### Requirements
Reproduce every line of the entries below word for word, omitting the pictures.
== Supplied records ==
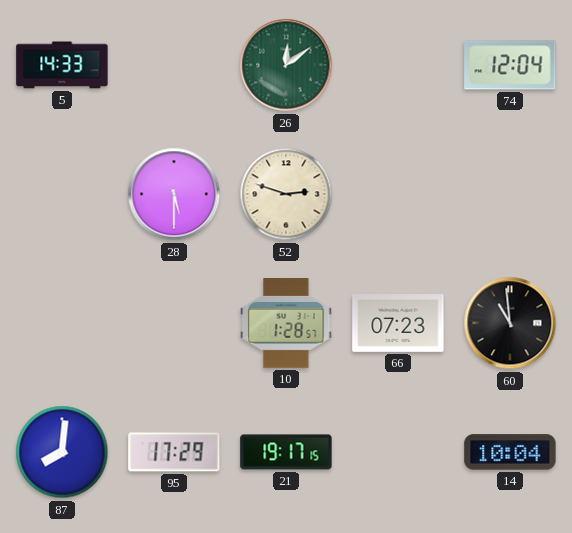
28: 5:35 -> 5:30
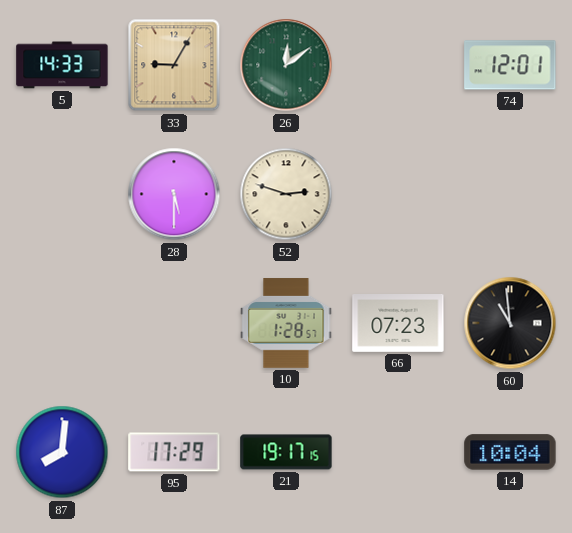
33: none -> 9:05
74: 12:04 -> 12:01
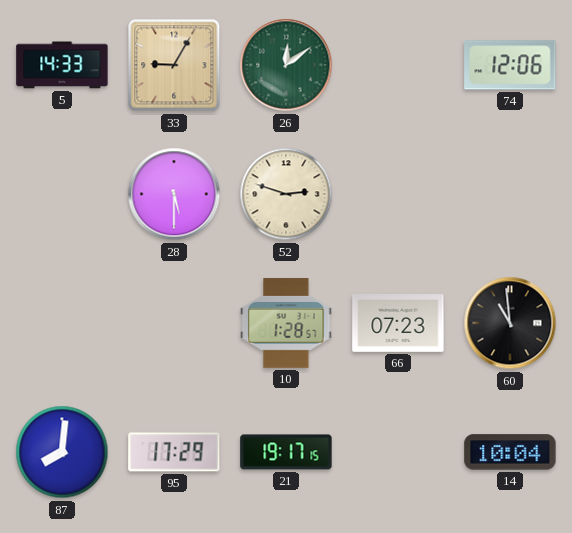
74: 12:01 -> 12:06
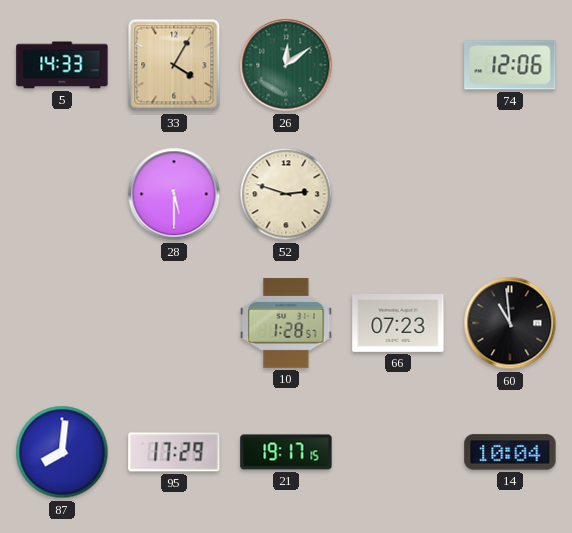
33: 9:05 -> 4:05
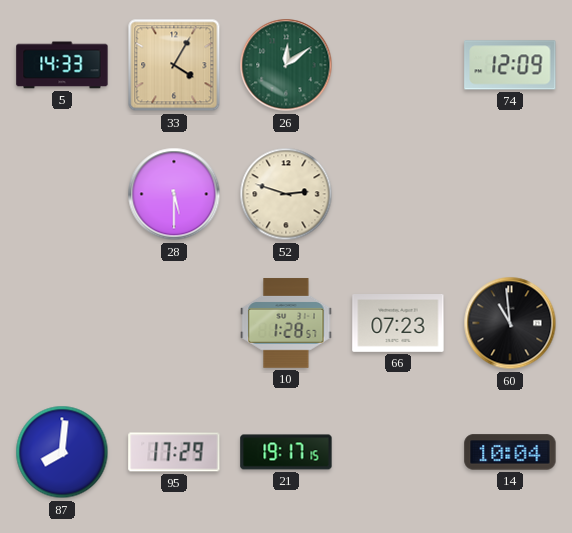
74: 12:06 -> 12:09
===
### Reply to the exercise
28: 5:35 -> 5:30
33: none -> 9:05
74: 12:04 -> 12:01
74: 12:01 -> 12:06
33: 9:05 -> 4:05
74: 12:06 -> 12:09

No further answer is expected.